◆ TASK INPUTS:
____________________
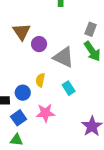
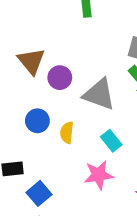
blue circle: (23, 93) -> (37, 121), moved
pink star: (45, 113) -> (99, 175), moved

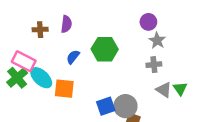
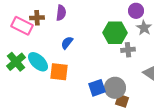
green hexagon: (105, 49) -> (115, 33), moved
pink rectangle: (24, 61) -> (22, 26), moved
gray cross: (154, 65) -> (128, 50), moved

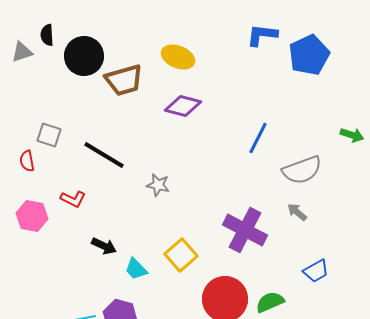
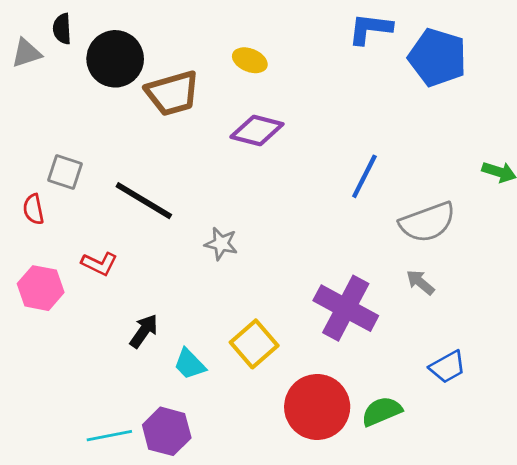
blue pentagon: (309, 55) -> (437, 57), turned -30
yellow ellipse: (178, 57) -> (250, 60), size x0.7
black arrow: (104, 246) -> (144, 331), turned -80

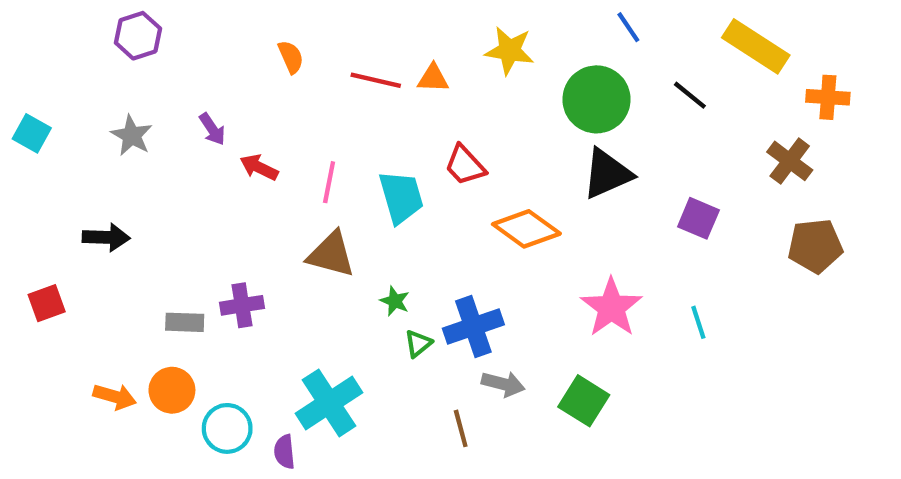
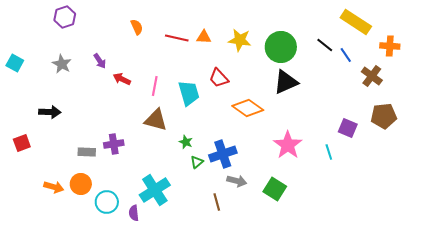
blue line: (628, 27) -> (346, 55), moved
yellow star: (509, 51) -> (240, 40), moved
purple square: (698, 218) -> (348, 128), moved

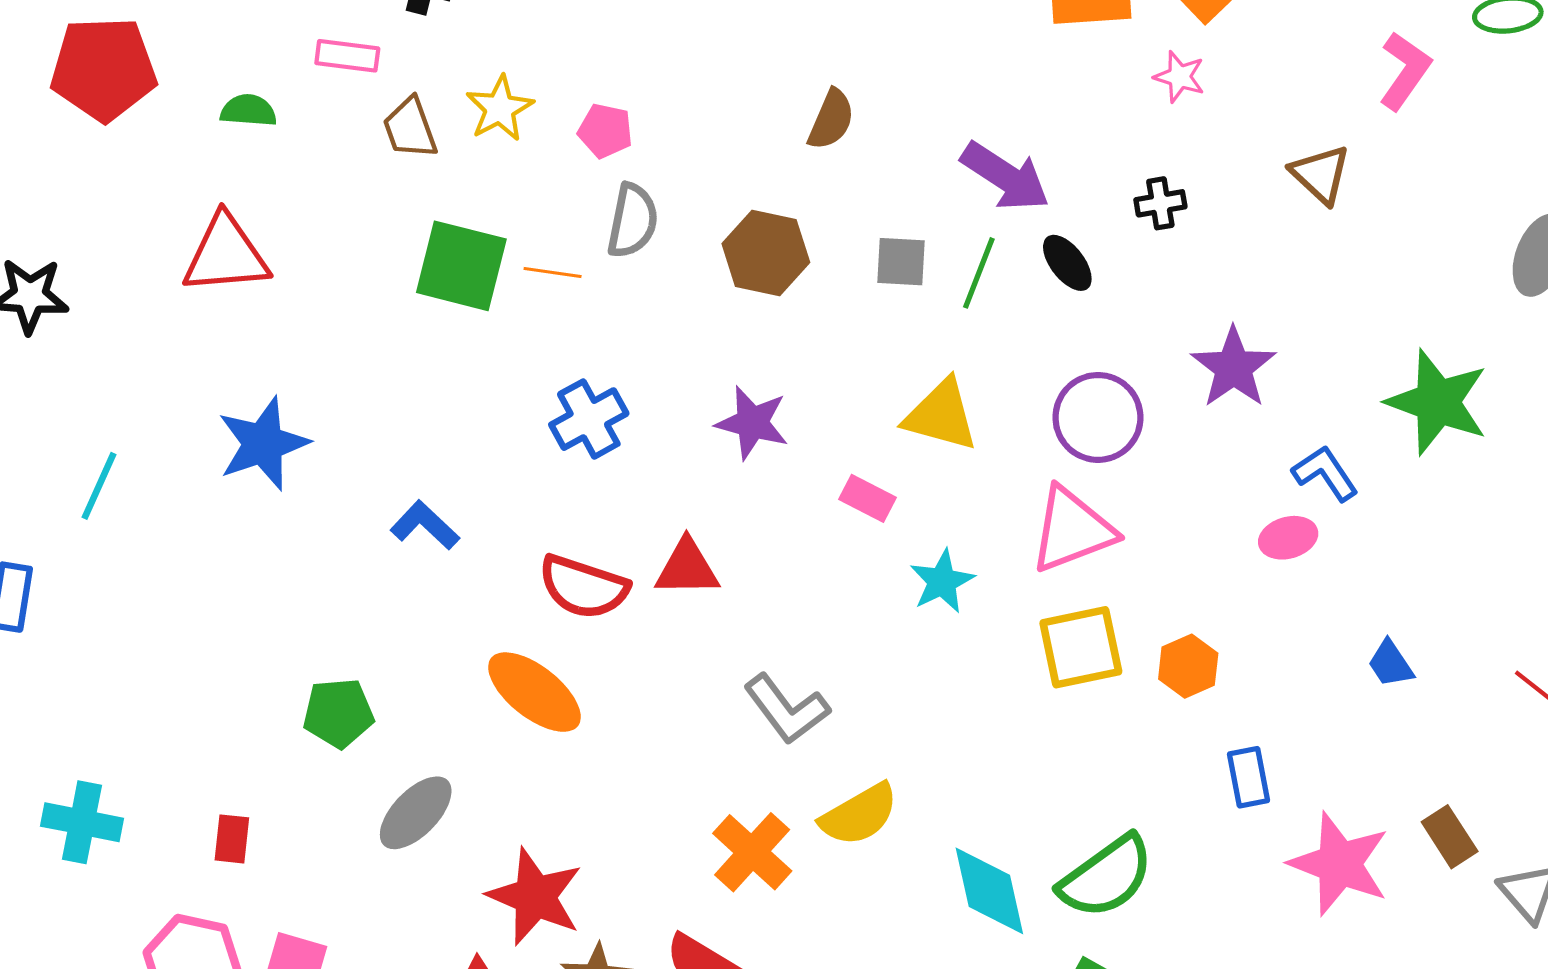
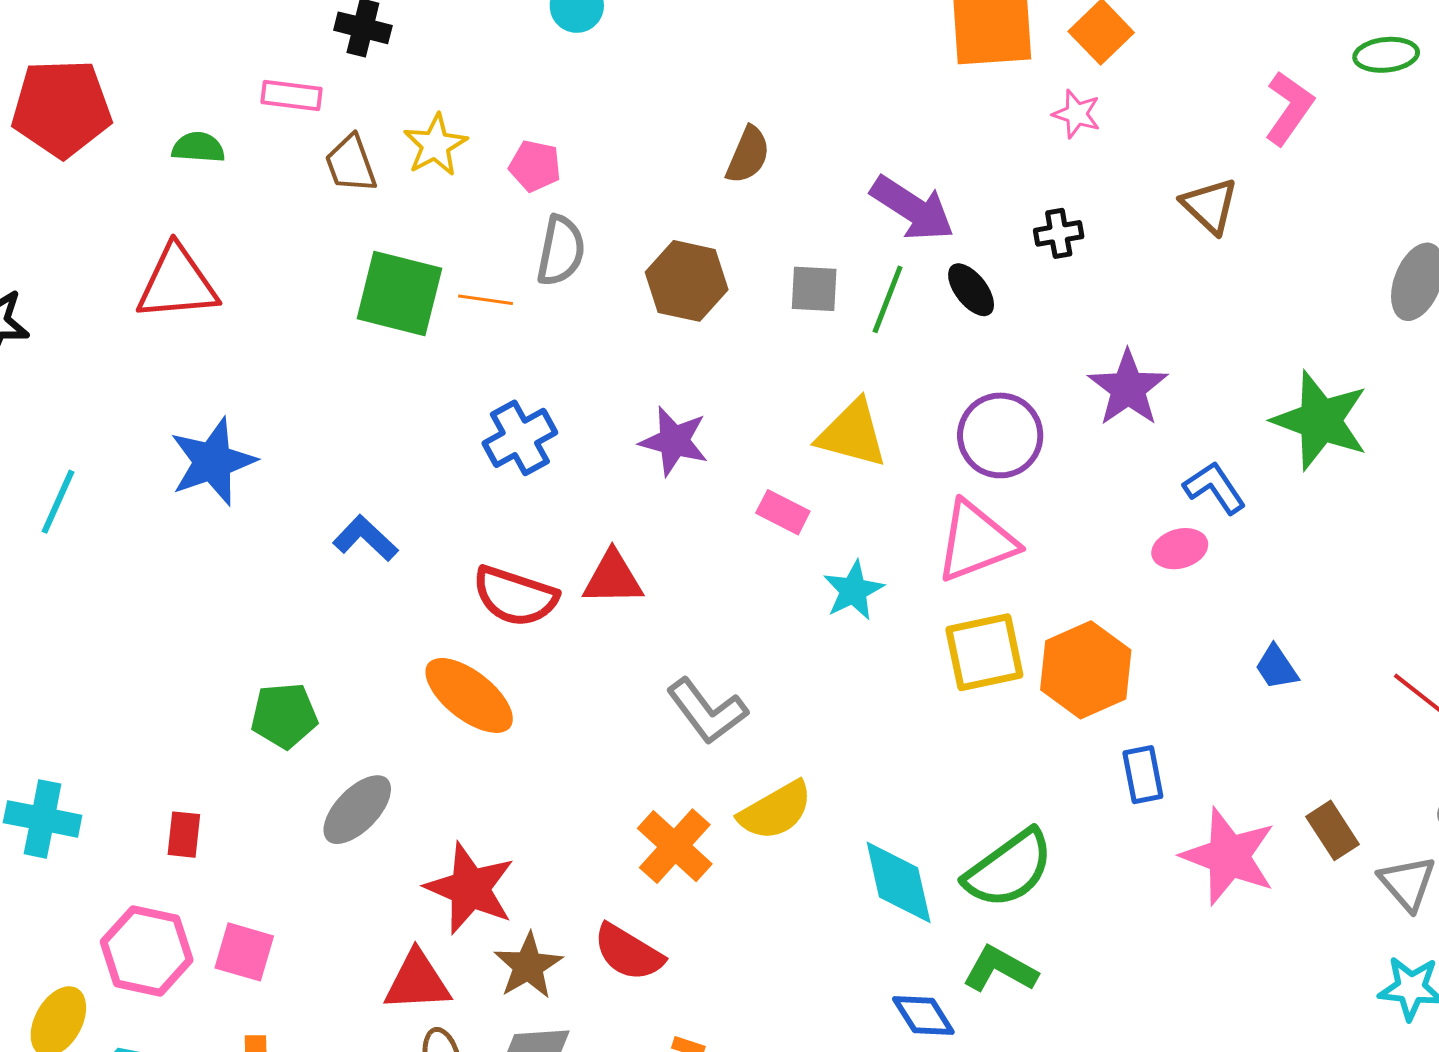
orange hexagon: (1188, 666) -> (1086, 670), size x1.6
____________________
◆ WHAT IS BEING ASKED: The lines from the start of the records above through the line that holds "blue pentagon: (309, 55)" are to be copied exactly, both ends included, and no pictures are to be copied.

◆ ANSWER:
blue circle: (23, 93) -> (37, 121), moved
pink star: (45, 113) -> (99, 175), moved

green hexagon: (105, 49) -> (115, 33), moved
pink rectangle: (24, 61) -> (22, 26), moved
gray cross: (154, 65) -> (128, 50), moved

blue pentagon: (309, 55) -> (437, 57), turned -30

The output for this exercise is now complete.